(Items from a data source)
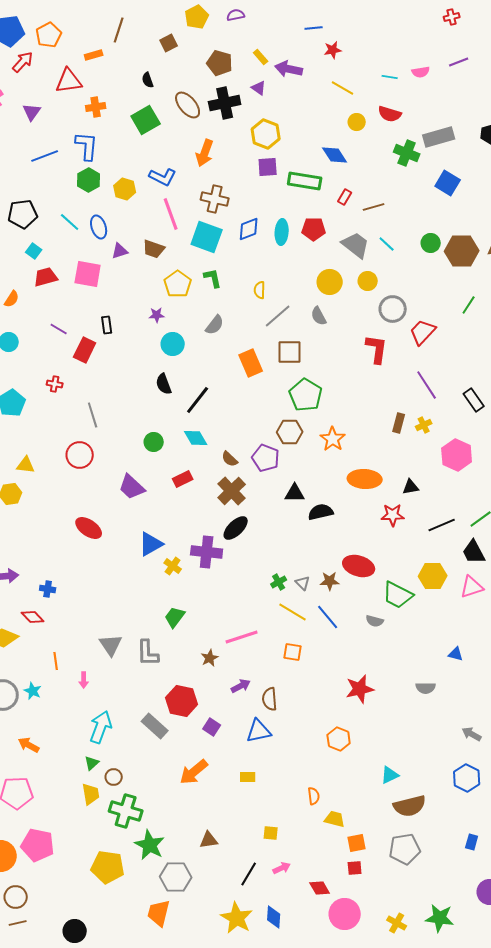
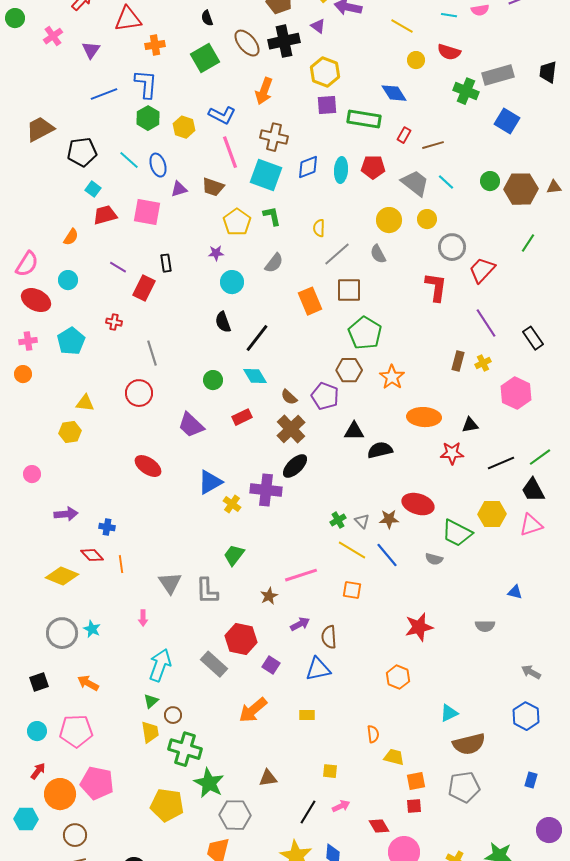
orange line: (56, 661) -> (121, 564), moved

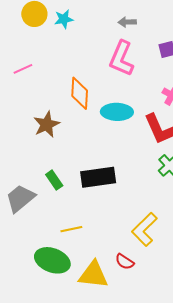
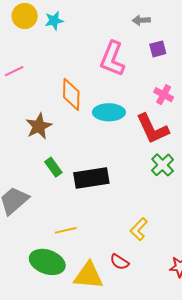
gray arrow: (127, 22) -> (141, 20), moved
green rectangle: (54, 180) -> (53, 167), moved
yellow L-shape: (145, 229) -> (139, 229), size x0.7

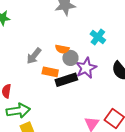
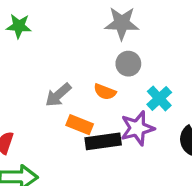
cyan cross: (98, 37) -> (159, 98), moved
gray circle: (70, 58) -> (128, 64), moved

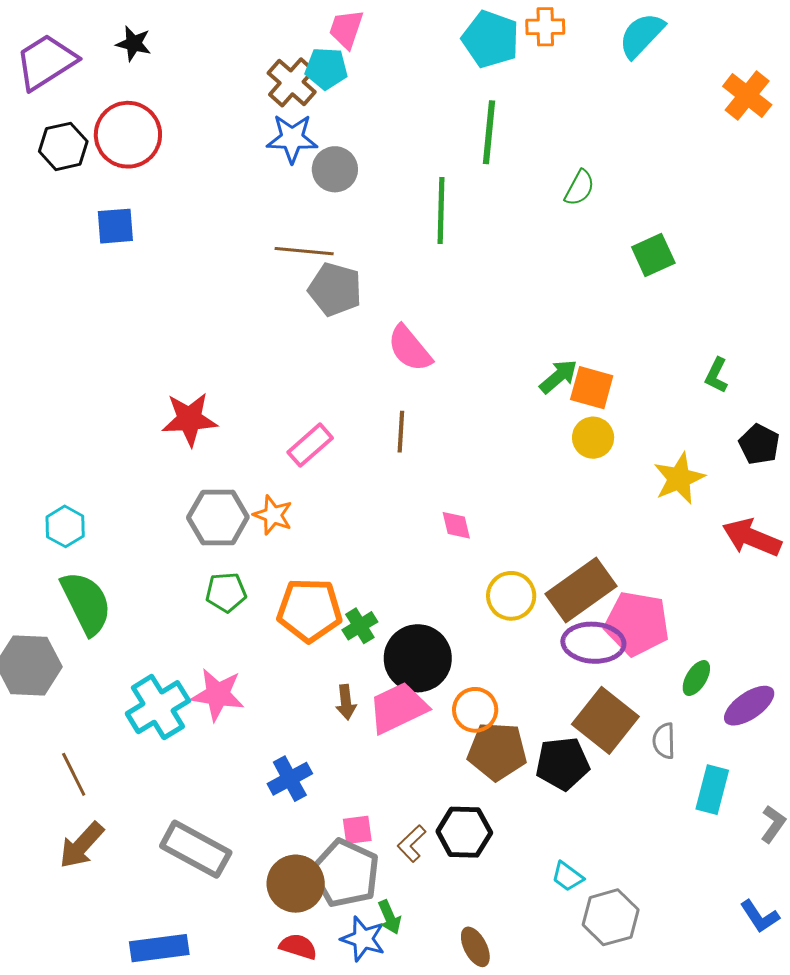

* * *

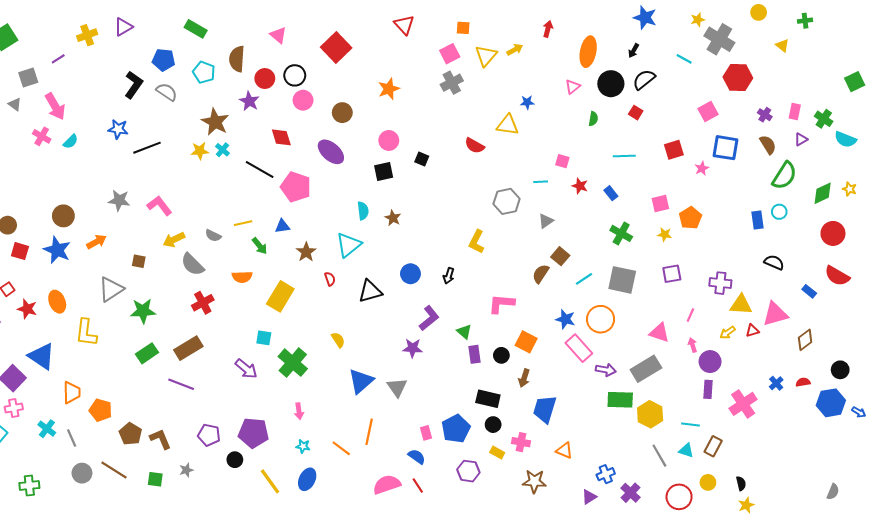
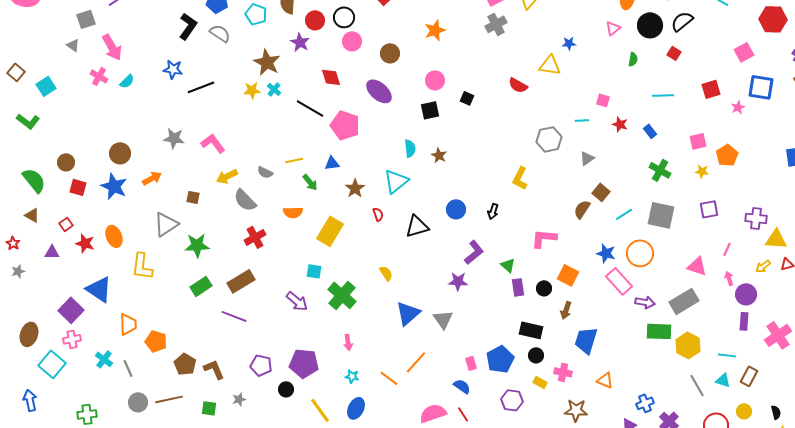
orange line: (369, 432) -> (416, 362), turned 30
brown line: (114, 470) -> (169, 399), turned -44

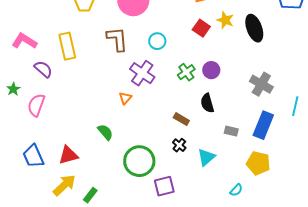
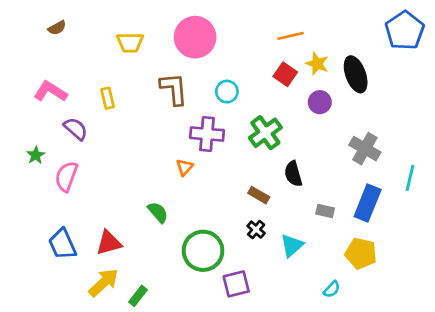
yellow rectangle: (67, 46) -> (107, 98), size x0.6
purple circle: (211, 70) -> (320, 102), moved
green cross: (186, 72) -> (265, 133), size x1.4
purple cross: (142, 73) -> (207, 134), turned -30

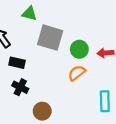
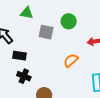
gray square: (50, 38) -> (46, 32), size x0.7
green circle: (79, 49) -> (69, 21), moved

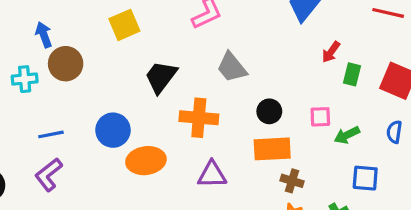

* * *

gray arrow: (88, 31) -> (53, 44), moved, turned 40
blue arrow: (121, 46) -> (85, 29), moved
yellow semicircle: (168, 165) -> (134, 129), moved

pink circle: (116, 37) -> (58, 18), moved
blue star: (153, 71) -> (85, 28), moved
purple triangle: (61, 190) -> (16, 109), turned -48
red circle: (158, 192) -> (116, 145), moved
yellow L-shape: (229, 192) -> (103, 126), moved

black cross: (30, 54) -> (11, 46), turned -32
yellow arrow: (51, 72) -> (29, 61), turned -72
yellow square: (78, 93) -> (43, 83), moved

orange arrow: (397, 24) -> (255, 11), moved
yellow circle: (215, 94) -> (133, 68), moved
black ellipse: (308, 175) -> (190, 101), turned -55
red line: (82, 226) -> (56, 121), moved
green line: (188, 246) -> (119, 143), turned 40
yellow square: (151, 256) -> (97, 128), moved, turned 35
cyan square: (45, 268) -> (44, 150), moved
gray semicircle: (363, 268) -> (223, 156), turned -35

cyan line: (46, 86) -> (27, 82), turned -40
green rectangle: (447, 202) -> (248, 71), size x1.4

▶ [How to complete this task] What belongs in the answer is each line above from the line with "purple circle: (211, 70) -> (320, 102), moved" to the line with "green circle: (79, 49) -> (69, 21), moved", inclusive, reproduced exactly and free of pictures.

▶ [Output of the exercise]
purple circle: (211, 70) -> (320, 102), moved
green cross: (186, 72) -> (265, 133), size x1.4
purple cross: (142, 73) -> (207, 134), turned -30

gray square: (50, 38) -> (46, 32), size x0.7
green circle: (79, 49) -> (69, 21), moved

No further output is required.